PROMPT ->
Word for word, set down the records and skip each picture.

Records from a collection ->
——

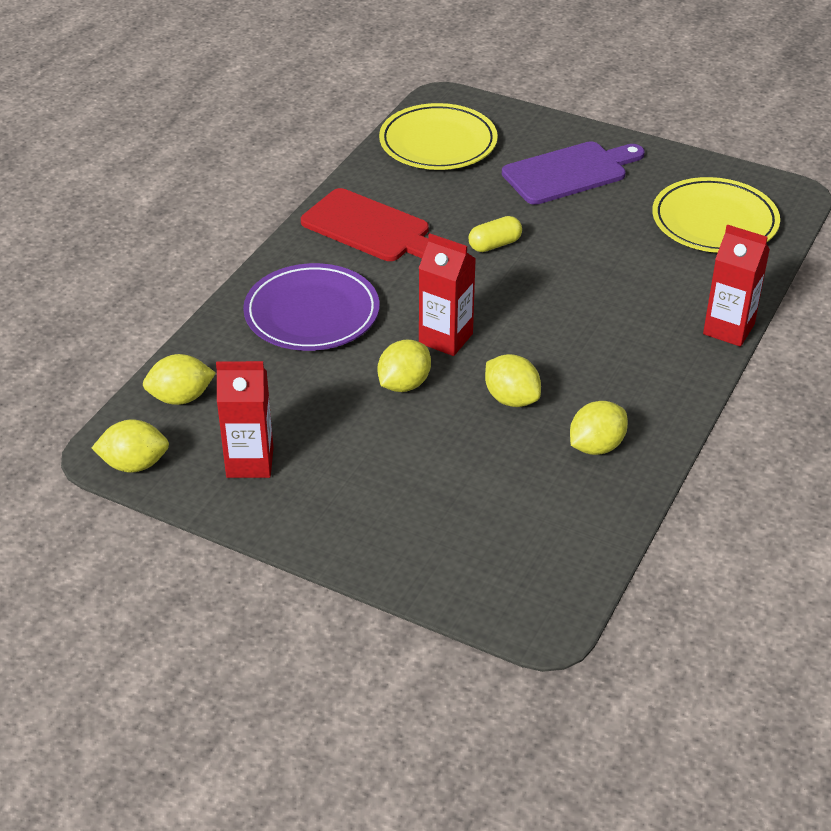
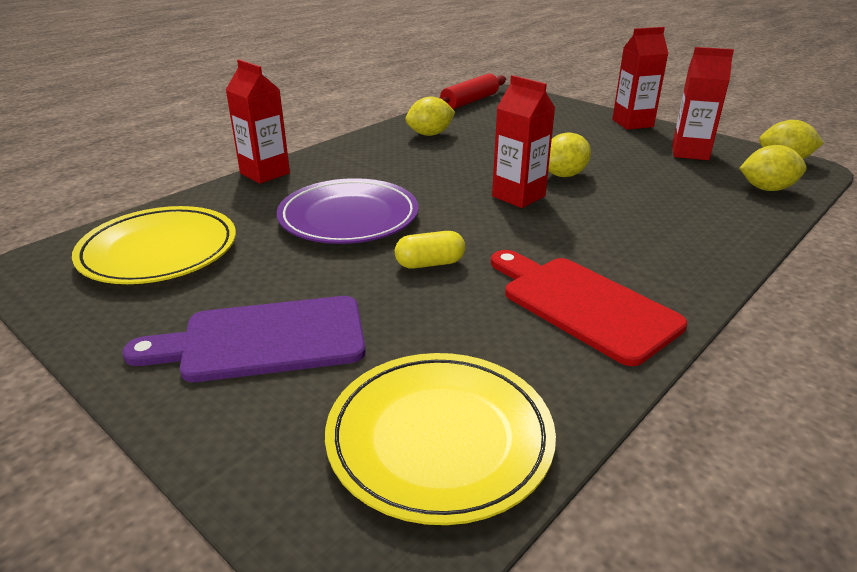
camera: 165 degrees left, 10 degrees down
purple plate [243,263,379,351] -> purple plate moved to [277,178,419,244]
yellow lemon [485,354,541,407] -> none
none -> red rolling pin [440,73,506,109]
none -> red carton [612,27,669,130]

——

ANSWER TO THIS EXERCISE ->
camera: 165 degrees left, 10 degrees down
purple plate [243,263,379,351] -> purple plate moved to [277,178,419,244]
yellow lemon [485,354,541,407] -> none
none -> red rolling pin [440,73,506,109]
none -> red carton [612,27,669,130]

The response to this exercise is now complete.